| What is needed |
Among the lines below, copy each one in which "glasses" appears.

| The records |
┄┄┄┄┄┄┄┄┄┄
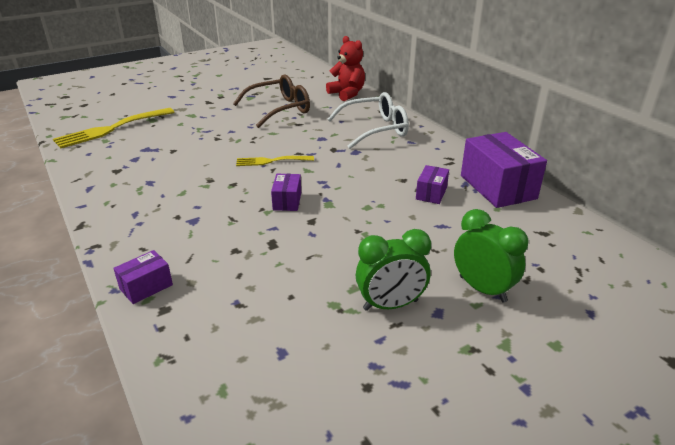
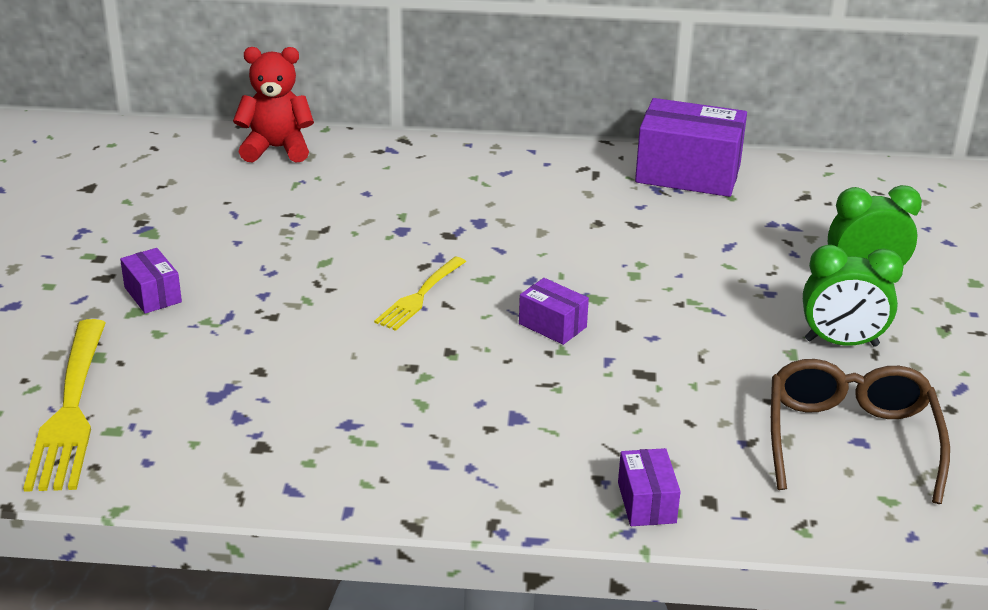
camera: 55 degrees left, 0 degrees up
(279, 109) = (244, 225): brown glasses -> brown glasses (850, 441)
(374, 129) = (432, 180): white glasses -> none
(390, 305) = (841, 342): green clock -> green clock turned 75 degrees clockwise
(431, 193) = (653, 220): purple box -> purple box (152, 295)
┄┄┄┄┄┄┄┄┄┄
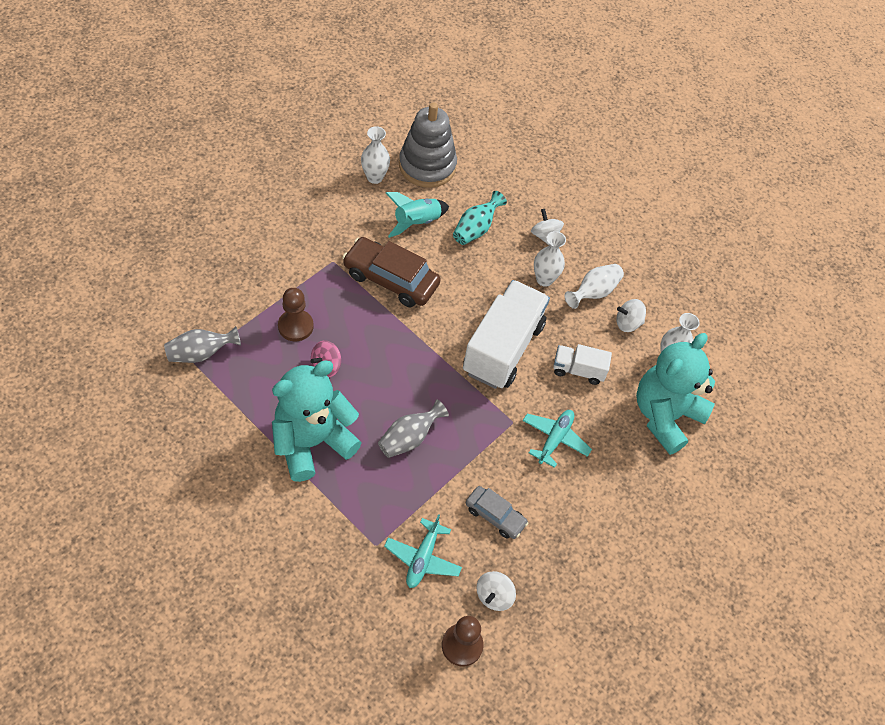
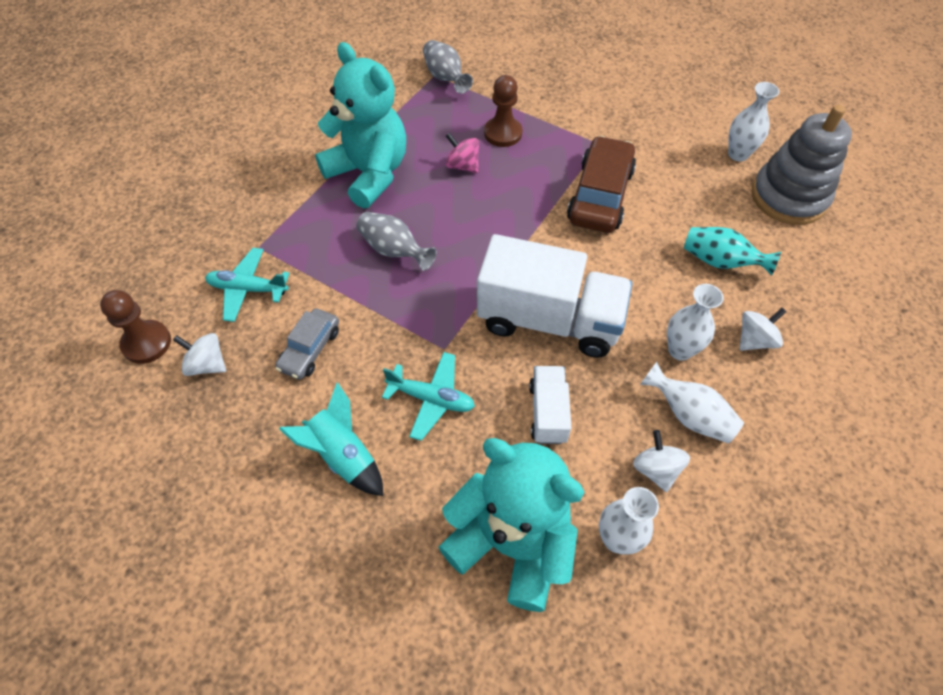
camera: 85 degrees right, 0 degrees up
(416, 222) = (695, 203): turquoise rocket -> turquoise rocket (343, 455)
┄┄┄┄┄┄┄┄┄┄
| Written reply |
(279, 109) = (244, 225): brown glasses -> brown glasses (850, 441)
(374, 129) = (432, 180): white glasses -> none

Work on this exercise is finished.